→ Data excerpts

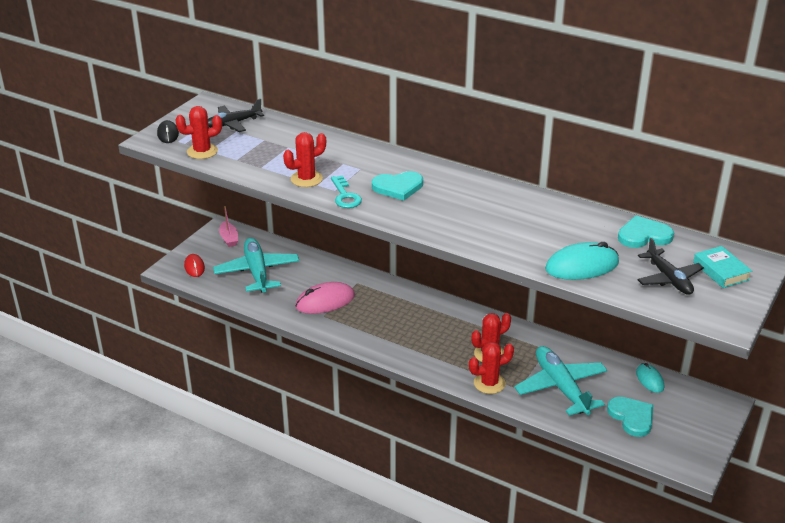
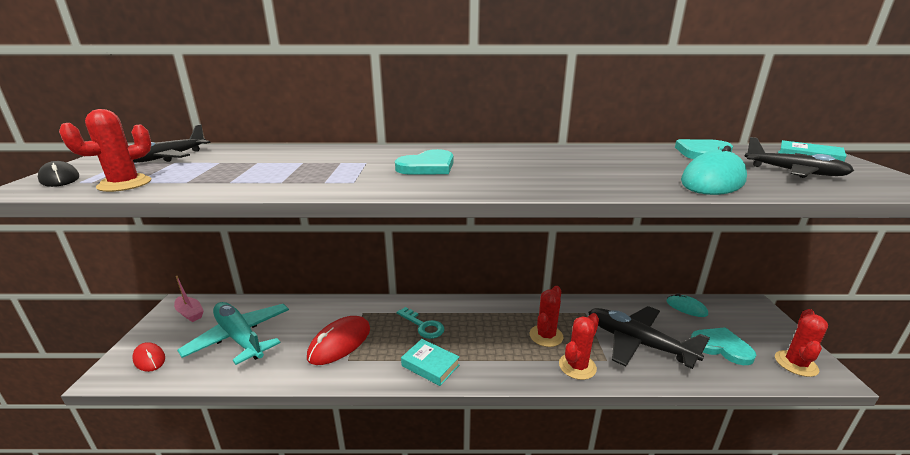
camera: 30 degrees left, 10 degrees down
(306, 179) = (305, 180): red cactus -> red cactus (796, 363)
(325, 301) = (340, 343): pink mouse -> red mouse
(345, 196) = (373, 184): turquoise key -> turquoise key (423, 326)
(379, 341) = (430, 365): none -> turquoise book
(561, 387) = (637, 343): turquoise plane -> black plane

→ TASK TO CARRY OUT
An exact copy of each entry is required, minus the pictures.

→ RESPONSE AREA
camera: 30 degrees left, 10 degrees down
(306, 179) = (305, 180): red cactus -> red cactus (796, 363)
(325, 301) = (340, 343): pink mouse -> red mouse
(345, 196) = (373, 184): turquoise key -> turquoise key (423, 326)
(379, 341) = (430, 365): none -> turquoise book
(561, 387) = (637, 343): turquoise plane -> black plane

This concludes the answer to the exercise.